* MATERIAL FOR THIS EXERCISE
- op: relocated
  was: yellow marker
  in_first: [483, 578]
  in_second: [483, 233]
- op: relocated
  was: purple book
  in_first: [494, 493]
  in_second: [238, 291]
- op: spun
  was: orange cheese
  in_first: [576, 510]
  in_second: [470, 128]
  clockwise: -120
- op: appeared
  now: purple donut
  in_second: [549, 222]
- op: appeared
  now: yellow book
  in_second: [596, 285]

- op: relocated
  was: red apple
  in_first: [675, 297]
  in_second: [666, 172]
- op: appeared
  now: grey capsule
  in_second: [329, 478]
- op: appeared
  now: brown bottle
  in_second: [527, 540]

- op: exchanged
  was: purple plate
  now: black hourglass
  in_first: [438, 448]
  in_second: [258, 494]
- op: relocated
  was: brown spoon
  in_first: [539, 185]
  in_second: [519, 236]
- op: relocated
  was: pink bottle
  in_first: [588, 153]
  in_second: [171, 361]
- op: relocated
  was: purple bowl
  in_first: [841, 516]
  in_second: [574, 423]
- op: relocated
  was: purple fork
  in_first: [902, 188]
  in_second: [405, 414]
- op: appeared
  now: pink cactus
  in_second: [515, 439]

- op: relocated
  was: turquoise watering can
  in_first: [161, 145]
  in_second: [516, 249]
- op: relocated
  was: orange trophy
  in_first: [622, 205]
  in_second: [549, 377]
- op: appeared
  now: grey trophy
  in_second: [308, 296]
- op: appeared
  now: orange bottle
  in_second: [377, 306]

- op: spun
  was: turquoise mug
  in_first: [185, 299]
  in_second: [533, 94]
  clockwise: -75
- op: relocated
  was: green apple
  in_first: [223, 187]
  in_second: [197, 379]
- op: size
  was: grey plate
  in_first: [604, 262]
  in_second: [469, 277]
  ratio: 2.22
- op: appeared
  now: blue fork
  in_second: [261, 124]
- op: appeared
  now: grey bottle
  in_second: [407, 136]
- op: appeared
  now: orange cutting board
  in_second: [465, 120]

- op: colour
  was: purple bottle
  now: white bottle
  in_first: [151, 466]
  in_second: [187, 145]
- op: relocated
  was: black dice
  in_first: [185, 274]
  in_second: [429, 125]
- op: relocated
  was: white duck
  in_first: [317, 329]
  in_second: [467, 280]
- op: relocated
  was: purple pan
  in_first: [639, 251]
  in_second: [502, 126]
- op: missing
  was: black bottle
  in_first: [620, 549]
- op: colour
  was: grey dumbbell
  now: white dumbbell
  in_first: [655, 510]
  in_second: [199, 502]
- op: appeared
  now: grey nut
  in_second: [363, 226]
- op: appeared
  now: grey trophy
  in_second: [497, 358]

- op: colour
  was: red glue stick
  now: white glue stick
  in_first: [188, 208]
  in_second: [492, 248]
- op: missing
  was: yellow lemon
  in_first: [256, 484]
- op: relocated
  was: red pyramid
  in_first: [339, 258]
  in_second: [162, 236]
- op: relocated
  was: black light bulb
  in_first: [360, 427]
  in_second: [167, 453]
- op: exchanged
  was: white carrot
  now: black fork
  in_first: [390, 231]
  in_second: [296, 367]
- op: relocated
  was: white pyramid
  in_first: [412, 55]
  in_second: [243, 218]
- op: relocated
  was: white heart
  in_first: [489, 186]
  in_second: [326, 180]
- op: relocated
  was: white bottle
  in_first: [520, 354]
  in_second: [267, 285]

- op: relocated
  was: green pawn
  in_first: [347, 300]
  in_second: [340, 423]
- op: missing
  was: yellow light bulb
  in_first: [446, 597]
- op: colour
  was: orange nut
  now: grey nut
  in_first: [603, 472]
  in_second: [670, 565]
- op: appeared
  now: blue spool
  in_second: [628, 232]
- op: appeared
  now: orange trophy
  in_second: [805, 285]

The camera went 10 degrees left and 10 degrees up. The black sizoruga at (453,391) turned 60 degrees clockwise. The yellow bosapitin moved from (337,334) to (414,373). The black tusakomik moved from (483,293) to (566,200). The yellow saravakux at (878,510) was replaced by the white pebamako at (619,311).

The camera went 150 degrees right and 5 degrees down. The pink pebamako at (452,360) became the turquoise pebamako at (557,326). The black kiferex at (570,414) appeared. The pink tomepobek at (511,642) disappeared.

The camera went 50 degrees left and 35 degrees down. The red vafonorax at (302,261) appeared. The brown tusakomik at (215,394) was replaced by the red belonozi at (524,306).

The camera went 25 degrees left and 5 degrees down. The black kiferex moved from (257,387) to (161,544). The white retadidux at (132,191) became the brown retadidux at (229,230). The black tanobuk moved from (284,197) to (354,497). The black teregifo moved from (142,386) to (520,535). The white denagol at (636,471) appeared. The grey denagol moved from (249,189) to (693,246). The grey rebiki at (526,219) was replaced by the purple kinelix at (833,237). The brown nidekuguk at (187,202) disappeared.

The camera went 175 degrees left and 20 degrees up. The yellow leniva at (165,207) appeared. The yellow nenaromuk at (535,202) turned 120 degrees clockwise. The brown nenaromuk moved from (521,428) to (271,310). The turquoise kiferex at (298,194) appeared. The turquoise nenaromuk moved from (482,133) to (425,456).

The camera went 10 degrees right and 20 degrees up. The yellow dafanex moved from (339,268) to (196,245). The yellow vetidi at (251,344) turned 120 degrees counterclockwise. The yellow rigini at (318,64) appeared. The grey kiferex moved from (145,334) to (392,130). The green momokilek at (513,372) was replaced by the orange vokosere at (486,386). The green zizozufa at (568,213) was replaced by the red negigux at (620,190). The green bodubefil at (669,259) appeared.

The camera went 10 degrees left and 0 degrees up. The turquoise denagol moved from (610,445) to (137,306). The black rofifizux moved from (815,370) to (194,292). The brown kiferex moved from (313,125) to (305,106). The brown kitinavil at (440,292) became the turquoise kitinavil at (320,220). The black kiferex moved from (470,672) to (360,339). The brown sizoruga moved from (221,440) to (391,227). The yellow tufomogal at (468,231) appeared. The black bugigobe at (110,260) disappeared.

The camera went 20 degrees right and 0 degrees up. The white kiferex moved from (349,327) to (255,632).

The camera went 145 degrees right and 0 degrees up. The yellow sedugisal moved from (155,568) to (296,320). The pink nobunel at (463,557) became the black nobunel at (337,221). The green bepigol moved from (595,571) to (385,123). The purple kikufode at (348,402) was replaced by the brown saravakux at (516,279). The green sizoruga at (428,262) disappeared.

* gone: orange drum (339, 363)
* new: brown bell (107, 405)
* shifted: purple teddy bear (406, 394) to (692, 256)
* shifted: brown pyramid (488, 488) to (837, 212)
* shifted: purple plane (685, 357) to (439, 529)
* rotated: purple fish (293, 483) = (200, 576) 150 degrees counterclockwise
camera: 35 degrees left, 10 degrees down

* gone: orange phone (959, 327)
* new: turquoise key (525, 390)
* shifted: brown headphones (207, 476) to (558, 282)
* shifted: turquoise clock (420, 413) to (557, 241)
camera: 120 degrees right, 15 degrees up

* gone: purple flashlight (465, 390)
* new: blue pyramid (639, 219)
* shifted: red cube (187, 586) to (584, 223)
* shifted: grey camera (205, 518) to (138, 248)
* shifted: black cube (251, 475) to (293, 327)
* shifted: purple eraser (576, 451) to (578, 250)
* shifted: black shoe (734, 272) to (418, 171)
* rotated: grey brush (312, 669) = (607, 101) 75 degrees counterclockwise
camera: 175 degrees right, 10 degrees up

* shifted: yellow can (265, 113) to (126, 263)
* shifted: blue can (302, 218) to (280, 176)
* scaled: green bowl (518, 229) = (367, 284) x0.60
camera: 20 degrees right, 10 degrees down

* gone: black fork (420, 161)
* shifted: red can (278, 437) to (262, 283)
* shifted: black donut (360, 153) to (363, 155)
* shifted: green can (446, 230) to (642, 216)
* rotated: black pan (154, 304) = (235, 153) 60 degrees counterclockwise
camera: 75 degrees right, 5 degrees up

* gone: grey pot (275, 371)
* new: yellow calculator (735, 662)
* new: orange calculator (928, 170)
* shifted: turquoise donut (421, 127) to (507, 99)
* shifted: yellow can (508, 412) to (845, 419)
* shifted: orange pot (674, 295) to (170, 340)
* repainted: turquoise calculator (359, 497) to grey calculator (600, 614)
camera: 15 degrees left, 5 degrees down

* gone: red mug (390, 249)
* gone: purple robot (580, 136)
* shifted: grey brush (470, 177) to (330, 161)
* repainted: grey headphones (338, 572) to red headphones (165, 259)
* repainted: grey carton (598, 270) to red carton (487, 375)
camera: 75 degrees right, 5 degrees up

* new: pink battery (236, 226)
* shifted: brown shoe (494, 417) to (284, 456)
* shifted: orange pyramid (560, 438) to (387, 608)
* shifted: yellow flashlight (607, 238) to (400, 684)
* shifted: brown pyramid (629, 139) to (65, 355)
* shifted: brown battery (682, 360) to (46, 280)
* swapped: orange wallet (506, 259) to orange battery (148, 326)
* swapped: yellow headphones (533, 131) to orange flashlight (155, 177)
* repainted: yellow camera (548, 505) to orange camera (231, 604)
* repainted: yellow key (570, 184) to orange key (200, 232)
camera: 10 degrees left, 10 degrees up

* BRIEF
Your task for the entries above: copy exactly the span starting with the line with "was: yellow marker" and going on through the line with "now: yellow book", both lines included, and nothing else.

* SOLUTION FOR THIS EXERCISE
  was: yellow marker
  in_first: [483, 578]
  in_second: [483, 233]
- op: relocated
  was: purple book
  in_first: [494, 493]
  in_second: [238, 291]
- op: spun
  was: orange cheese
  in_first: [576, 510]
  in_second: [470, 128]
  clockwise: -120
- op: appeared
  now: purple donut
  in_second: [549, 222]
- op: appeared
  now: yellow book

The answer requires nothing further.